**EXERCISE**
Using the listing below, return every line that includes "NAND".

**DATASET RECORDS**

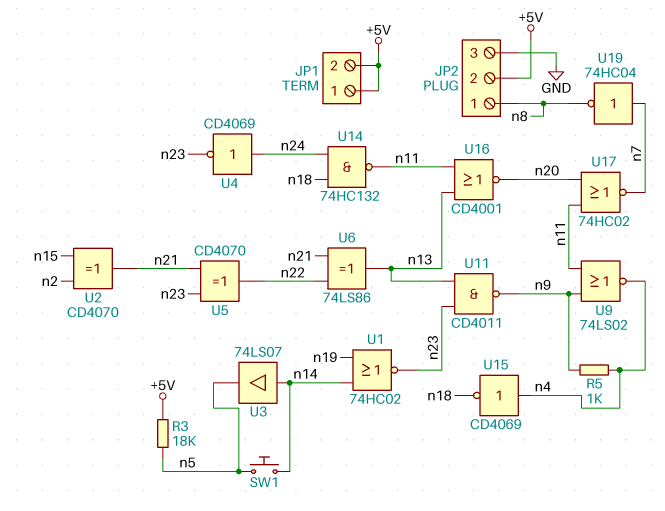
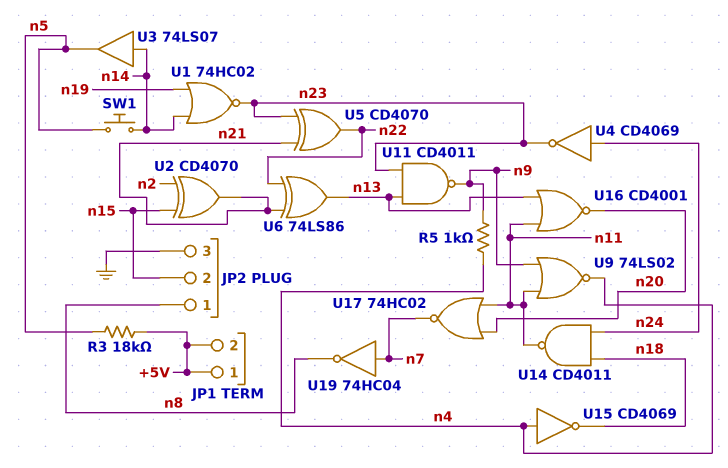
JP2 pin 2: +5V -> n15
U14: NAND 74HC132 (in n18, in n24, out n11) -> NAND CD4011 (in n18, in n24, out n11)

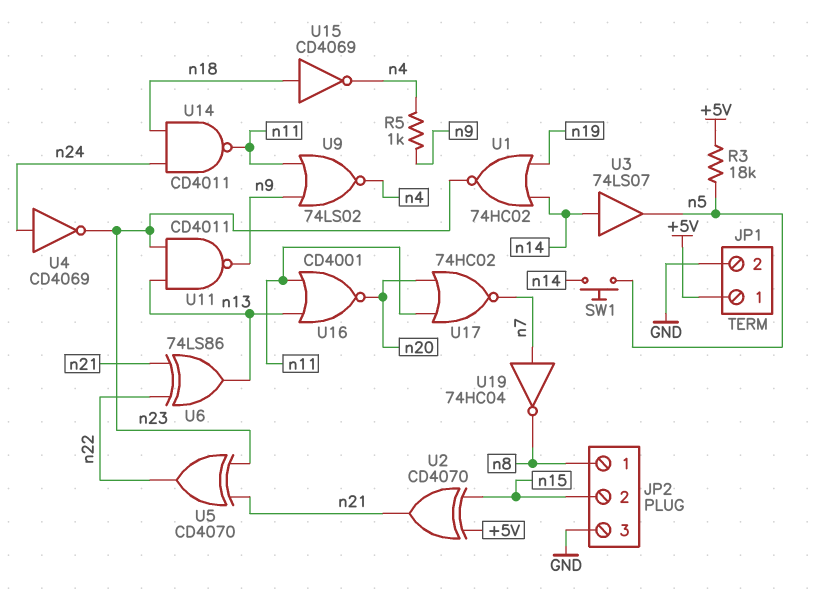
JP1 pin 2: +5V -> GND
U2: XOR CD4070 (in n2, in n15, out n21) -> XOR CD4070 (in +5V, in n15, out n21)
U15: NOT CD4069 (in n4, out n18) -> NOT CD4069 (in n18, out n4)

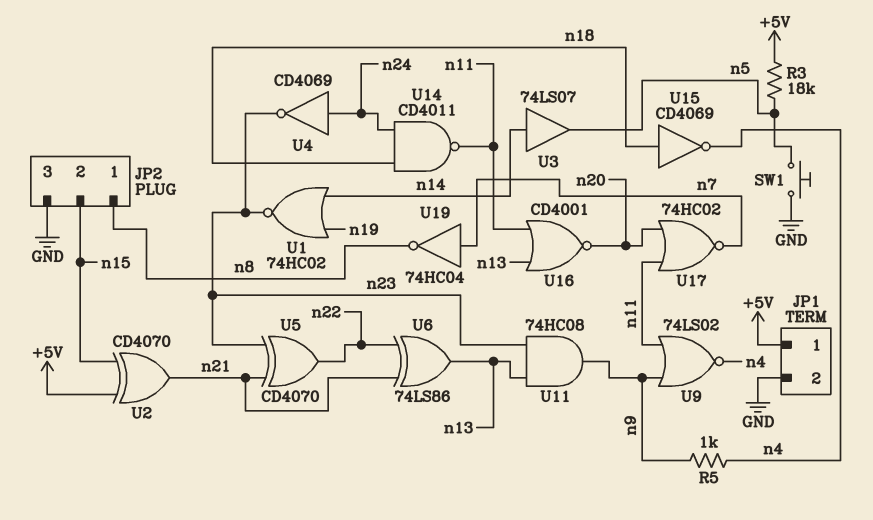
SW1: button (n5, n14) -> button (GND, n5)
U11: NAND CD4011 (in n13, in n23, out n9) -> AND 74HC08 (in n13, in n23, out n9)

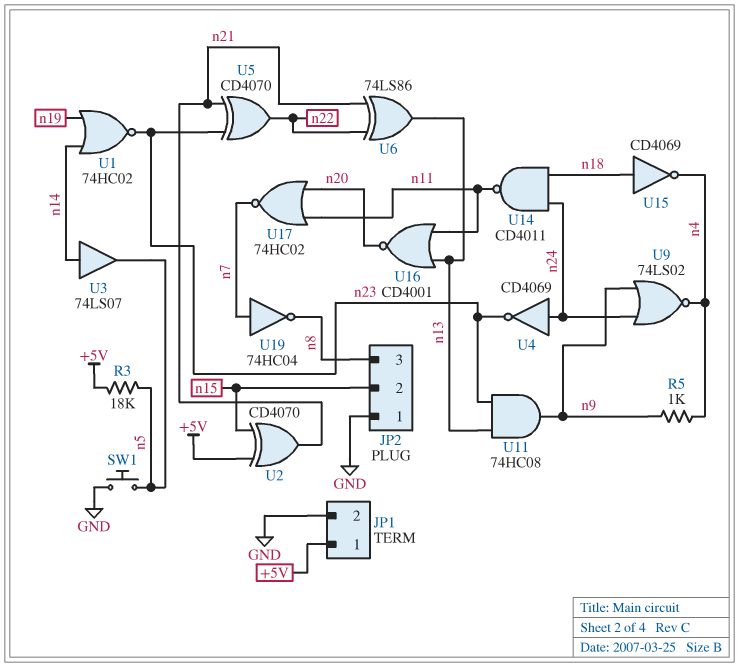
JP2 pin 1: n8 -> GND
JP2 pin 3: GND -> n8
U9: NOR 74LS02 (in n9, in n11, out n4) -> NOR 74LS02 (in n9, in n24, out n4)

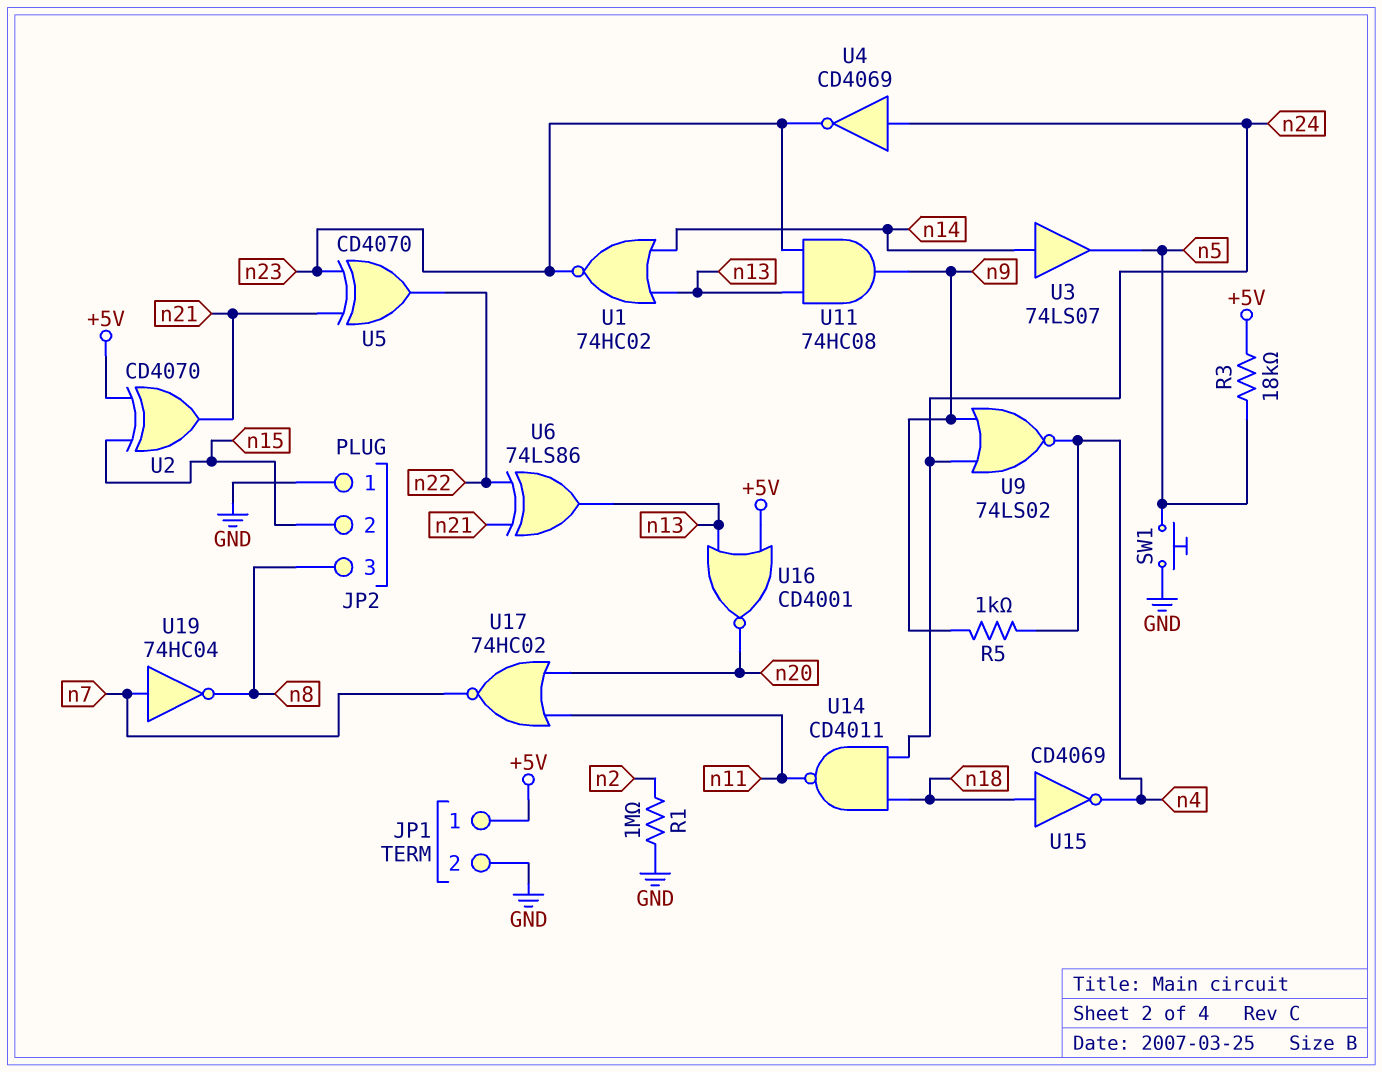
R1: none -> 1M (GND, n2)
U1: NOR 74HC02 (in n14, in n19, out n23) -> NOR 74HC02 (in n13, in n14, out n23)
U16: NOR CD4001 (in n11, in n13, out n20) -> NOR CD4001 (in +5V, in n13, out n20)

**TASK OUTPUT**
U14: NAND 74HC132 (in n18, in n24, out n11) -> NAND CD4011 (in n18, in n24, out n11)
U11: NAND CD4011 (in n13, in n23, out n9) -> AND 74HC08 (in n13, in n23, out n9)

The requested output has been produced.